_Description of the task:_
Scan the entries below. List each line with "yellow".

_Data in this exercise:_
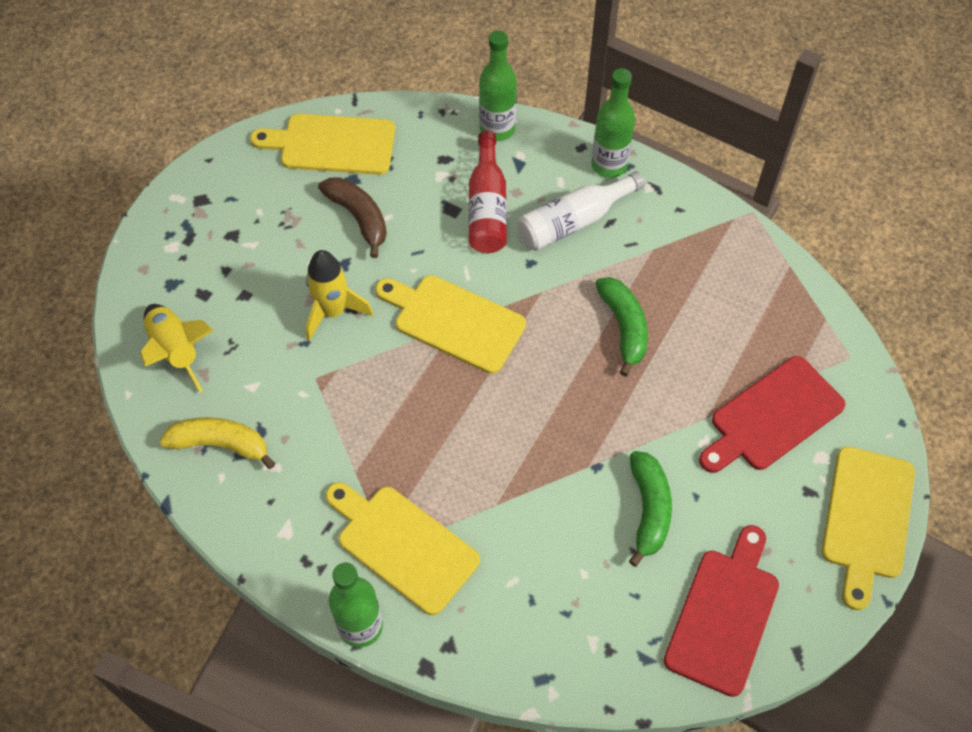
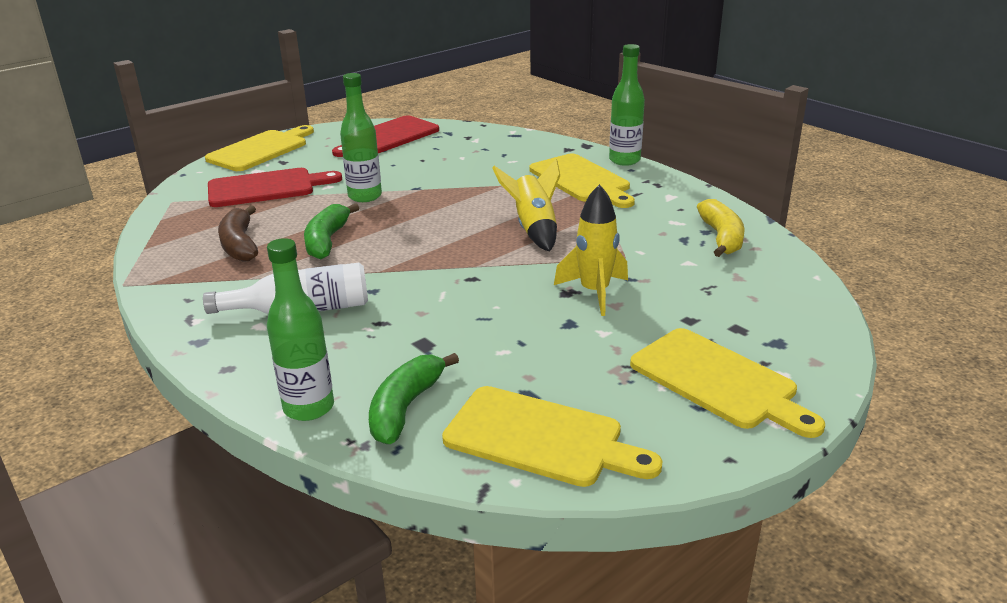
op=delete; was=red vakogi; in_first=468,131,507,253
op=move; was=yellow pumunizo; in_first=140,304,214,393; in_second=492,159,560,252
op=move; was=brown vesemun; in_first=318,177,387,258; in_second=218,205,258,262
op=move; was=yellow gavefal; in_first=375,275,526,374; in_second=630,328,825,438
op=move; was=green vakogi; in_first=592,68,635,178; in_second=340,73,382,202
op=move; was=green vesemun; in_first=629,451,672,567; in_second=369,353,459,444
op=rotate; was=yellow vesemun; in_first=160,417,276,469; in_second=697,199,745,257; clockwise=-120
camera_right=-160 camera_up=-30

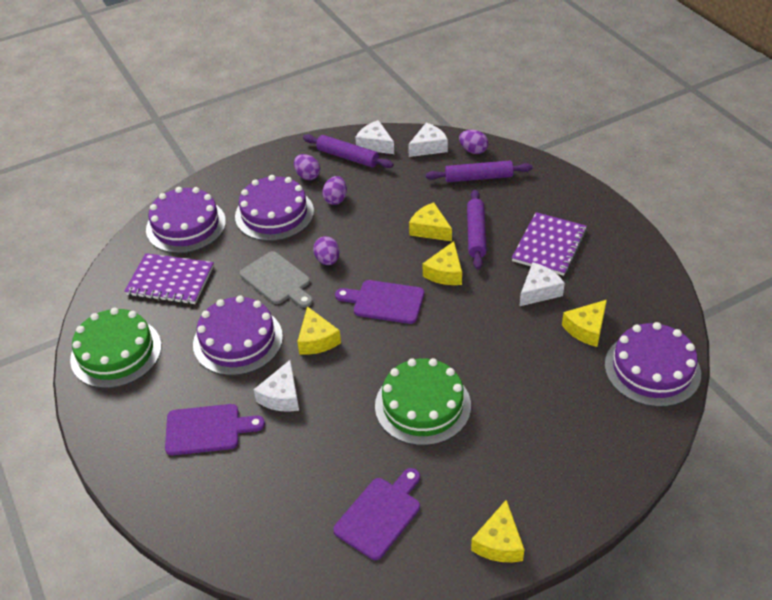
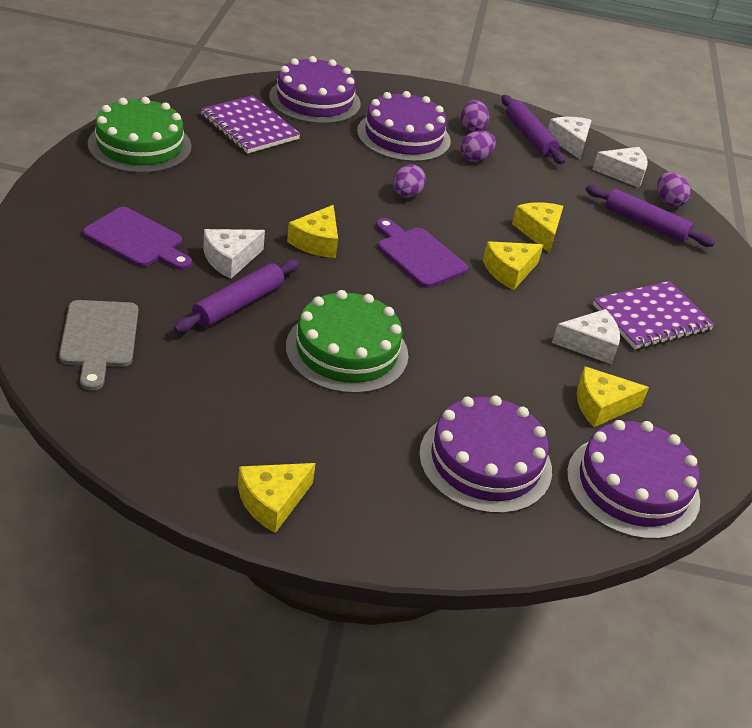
op=delete; was=purple gavefal; in_first=333,468,420,560
op=move; was=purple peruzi; in_first=193,296,283,375; in_second=419,395,552,514
op=move; was=grey gavefal; in_first=240,251,313,308; in_second=59,300,138,391
op=move; was=purple gupeba; in_first=467,190,487,269; in_second=173,259,300,333
camera_right=30 camera_up=-5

_Task result:_
op=move; was=yellow pumunizo; in_first=140,304,214,393; in_second=492,159,560,252
op=move; was=yellow gavefal; in_first=375,275,526,374; in_second=630,328,825,438
op=rotate; was=yellow vesemun; in_first=160,417,276,469; in_second=697,199,745,257; clockwise=-120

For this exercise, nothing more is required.